Coordinate-based change listings:
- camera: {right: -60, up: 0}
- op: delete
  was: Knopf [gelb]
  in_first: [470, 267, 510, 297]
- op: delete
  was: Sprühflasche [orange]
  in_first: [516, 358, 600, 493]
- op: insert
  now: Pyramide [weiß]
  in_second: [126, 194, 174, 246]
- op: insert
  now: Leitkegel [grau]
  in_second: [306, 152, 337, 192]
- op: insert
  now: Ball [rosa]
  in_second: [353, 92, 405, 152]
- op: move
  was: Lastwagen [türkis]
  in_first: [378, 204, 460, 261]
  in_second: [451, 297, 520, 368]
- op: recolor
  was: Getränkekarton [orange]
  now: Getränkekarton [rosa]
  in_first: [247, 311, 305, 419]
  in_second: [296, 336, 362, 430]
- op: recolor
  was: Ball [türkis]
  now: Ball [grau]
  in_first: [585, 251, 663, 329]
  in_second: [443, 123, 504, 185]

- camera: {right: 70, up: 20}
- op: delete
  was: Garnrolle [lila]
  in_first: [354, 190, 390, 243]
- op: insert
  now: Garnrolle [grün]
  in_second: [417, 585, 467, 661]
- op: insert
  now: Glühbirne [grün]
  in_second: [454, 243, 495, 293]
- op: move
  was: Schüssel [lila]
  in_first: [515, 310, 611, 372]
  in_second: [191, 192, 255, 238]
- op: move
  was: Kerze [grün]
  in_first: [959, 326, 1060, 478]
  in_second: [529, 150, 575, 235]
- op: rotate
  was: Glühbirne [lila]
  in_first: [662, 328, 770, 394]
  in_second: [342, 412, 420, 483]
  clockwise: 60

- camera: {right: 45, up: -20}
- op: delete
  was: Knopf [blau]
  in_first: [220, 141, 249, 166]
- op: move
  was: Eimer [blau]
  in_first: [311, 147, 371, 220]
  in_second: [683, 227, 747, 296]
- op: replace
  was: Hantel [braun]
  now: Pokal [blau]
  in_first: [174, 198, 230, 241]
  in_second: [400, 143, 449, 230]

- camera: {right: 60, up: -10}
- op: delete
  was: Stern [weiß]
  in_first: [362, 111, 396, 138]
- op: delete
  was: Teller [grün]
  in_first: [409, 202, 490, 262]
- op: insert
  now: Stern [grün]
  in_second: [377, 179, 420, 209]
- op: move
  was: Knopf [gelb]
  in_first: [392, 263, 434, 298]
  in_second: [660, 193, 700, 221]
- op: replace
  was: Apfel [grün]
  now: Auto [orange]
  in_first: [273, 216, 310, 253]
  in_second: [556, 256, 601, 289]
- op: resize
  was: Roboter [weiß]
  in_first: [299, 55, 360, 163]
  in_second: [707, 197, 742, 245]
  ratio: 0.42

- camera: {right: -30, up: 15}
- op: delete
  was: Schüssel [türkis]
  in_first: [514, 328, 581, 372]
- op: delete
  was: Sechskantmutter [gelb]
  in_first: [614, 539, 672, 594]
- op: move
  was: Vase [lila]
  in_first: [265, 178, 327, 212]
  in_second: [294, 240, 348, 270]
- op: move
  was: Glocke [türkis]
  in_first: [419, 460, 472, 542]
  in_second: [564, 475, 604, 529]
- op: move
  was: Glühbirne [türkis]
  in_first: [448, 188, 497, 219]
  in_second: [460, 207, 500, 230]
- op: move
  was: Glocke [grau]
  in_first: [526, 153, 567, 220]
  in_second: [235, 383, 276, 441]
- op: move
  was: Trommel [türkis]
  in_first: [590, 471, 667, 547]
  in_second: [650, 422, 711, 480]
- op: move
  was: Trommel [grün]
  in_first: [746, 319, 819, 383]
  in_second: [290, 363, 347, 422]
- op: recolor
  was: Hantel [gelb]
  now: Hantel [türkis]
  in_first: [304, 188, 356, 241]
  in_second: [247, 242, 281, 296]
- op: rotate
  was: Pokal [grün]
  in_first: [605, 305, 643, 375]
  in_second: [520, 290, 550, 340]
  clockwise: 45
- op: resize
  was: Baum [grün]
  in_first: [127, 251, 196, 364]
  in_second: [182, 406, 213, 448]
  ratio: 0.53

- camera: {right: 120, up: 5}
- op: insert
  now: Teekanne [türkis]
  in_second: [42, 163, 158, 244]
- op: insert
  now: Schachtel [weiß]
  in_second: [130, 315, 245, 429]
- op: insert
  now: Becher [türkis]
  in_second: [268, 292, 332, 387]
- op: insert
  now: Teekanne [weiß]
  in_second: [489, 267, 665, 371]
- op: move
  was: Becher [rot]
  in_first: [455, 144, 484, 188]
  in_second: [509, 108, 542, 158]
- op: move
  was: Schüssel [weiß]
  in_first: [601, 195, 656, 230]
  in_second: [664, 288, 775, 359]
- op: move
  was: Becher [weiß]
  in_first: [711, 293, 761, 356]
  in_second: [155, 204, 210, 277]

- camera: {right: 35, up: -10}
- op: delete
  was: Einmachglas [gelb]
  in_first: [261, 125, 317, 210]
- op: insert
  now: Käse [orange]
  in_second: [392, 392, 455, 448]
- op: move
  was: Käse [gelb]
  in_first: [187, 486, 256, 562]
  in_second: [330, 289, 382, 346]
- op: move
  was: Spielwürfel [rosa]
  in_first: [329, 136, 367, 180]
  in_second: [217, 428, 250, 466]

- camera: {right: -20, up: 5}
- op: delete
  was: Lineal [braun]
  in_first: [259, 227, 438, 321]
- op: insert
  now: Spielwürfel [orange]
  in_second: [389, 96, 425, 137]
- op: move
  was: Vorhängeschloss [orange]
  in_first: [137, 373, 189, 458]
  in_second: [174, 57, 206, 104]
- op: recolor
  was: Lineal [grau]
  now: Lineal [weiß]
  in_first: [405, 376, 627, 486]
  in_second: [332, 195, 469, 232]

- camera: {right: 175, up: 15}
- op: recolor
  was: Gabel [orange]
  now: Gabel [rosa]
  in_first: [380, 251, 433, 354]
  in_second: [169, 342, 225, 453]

WORK INSTRUCTIONS: Could you copy out all of the records above exactly?

EXERCISE RESPONSE:
- camera: {right: -60, up: 0}
- op: delete
  was: Knopf [gelb]
  in_first: [470, 267, 510, 297]
- op: delete
  was: Sprühflasche [orange]
  in_first: [516, 358, 600, 493]
- op: insert
  now: Pyramide [weiß]
  in_second: [126, 194, 174, 246]
- op: insert
  now: Leitkegel [grau]
  in_second: [306, 152, 337, 192]
- op: insert
  now: Ball [rosa]
  in_second: [353, 92, 405, 152]
- op: move
  was: Lastwagen [türkis]
  in_first: [378, 204, 460, 261]
  in_second: [451, 297, 520, 368]
- op: recolor
  was: Getränkekarton [orange]
  now: Getränkekarton [rosa]
  in_first: [247, 311, 305, 419]
  in_second: [296, 336, 362, 430]
- op: recolor
  was: Ball [türkis]
  now: Ball [grau]
  in_first: [585, 251, 663, 329]
  in_second: [443, 123, 504, 185]

- camera: {right: 70, up: 20}
- op: delete
  was: Garnrolle [lila]
  in_first: [354, 190, 390, 243]
- op: insert
  now: Garnrolle [grün]
  in_second: [417, 585, 467, 661]
- op: insert
  now: Glühbirne [grün]
  in_second: [454, 243, 495, 293]
- op: move
  was: Schüssel [lila]
  in_first: [515, 310, 611, 372]
  in_second: [191, 192, 255, 238]
- op: move
  was: Kerze [grün]
  in_first: [959, 326, 1060, 478]
  in_second: [529, 150, 575, 235]
- op: rotate
  was: Glühbirne [lila]
  in_first: [662, 328, 770, 394]
  in_second: [342, 412, 420, 483]
  clockwise: 60

- camera: {right: 45, up: -20}
- op: delete
  was: Knopf [blau]
  in_first: [220, 141, 249, 166]
- op: move
  was: Eimer [blau]
  in_first: [311, 147, 371, 220]
  in_second: [683, 227, 747, 296]
- op: replace
  was: Hantel [braun]
  now: Pokal [blau]
  in_first: [174, 198, 230, 241]
  in_second: [400, 143, 449, 230]

- camera: {right: 60, up: -10}
- op: delete
  was: Stern [weiß]
  in_first: [362, 111, 396, 138]
- op: delete
  was: Teller [grün]
  in_first: [409, 202, 490, 262]
- op: insert
  now: Stern [grün]
  in_second: [377, 179, 420, 209]
- op: move
  was: Knopf [gelb]
  in_first: [392, 263, 434, 298]
  in_second: [660, 193, 700, 221]
- op: replace
  was: Apfel [grün]
  now: Auto [orange]
  in_first: [273, 216, 310, 253]
  in_second: [556, 256, 601, 289]
- op: resize
  was: Roboter [weiß]
  in_first: [299, 55, 360, 163]
  in_second: [707, 197, 742, 245]
  ratio: 0.42

- camera: {right: -30, up: 15}
- op: delete
  was: Schüssel [türkis]
  in_first: [514, 328, 581, 372]
- op: delete
  was: Sechskantmutter [gelb]
  in_first: [614, 539, 672, 594]
- op: move
  was: Vase [lila]
  in_first: [265, 178, 327, 212]
  in_second: [294, 240, 348, 270]
- op: move
  was: Glocke [türkis]
  in_first: [419, 460, 472, 542]
  in_second: [564, 475, 604, 529]
- op: move
  was: Glühbirne [türkis]
  in_first: [448, 188, 497, 219]
  in_second: [460, 207, 500, 230]
- op: move
  was: Glocke [grau]
  in_first: [526, 153, 567, 220]
  in_second: [235, 383, 276, 441]
- op: move
  was: Trommel [türkis]
  in_first: [590, 471, 667, 547]
  in_second: [650, 422, 711, 480]
- op: move
  was: Trommel [grün]
  in_first: [746, 319, 819, 383]
  in_second: [290, 363, 347, 422]
- op: recolor
  was: Hantel [gelb]
  now: Hantel [türkis]
  in_first: [304, 188, 356, 241]
  in_second: [247, 242, 281, 296]
- op: rotate
  was: Pokal [grün]
  in_first: [605, 305, 643, 375]
  in_second: [520, 290, 550, 340]
  clockwise: 45
- op: resize
  was: Baum [grün]
  in_first: [127, 251, 196, 364]
  in_second: [182, 406, 213, 448]
  ratio: 0.53

- camera: {right: 120, up: 5}
- op: insert
  now: Teekanne [türkis]
  in_second: [42, 163, 158, 244]
- op: insert
  now: Schachtel [weiß]
  in_second: [130, 315, 245, 429]
- op: insert
  now: Becher [türkis]
  in_second: [268, 292, 332, 387]
- op: insert
  now: Teekanne [weiß]
  in_second: [489, 267, 665, 371]
- op: move
  was: Becher [rot]
  in_first: [455, 144, 484, 188]
  in_second: [509, 108, 542, 158]
- op: move
  was: Schüssel [weiß]
  in_first: [601, 195, 656, 230]
  in_second: [664, 288, 775, 359]
- op: move
  was: Becher [weiß]
  in_first: [711, 293, 761, 356]
  in_second: [155, 204, 210, 277]

- camera: {right: 35, up: -10}
- op: delete
  was: Einmachglas [gelb]
  in_first: [261, 125, 317, 210]
- op: insert
  now: Käse [orange]
  in_second: [392, 392, 455, 448]
- op: move
  was: Käse [gelb]
  in_first: [187, 486, 256, 562]
  in_second: [330, 289, 382, 346]
- op: move
  was: Spielwürfel [rosa]
  in_first: [329, 136, 367, 180]
  in_second: [217, 428, 250, 466]

- camera: {right: -20, up: 5}
- op: delete
  was: Lineal [braun]
  in_first: [259, 227, 438, 321]
- op: insert
  now: Spielwürfel [orange]
  in_second: [389, 96, 425, 137]
- op: move
  was: Vorhängeschloss [orange]
  in_first: [137, 373, 189, 458]
  in_second: [174, 57, 206, 104]
- op: recolor
  was: Lineal [grau]
  now: Lineal [weiß]
  in_first: [405, 376, 627, 486]
  in_second: [332, 195, 469, 232]

- camera: {right: 175, up: 15}
- op: recolor
  was: Gabel [orange]
  now: Gabel [rosa]
  in_first: [380, 251, 433, 354]
  in_second: [169, 342, 225, 453]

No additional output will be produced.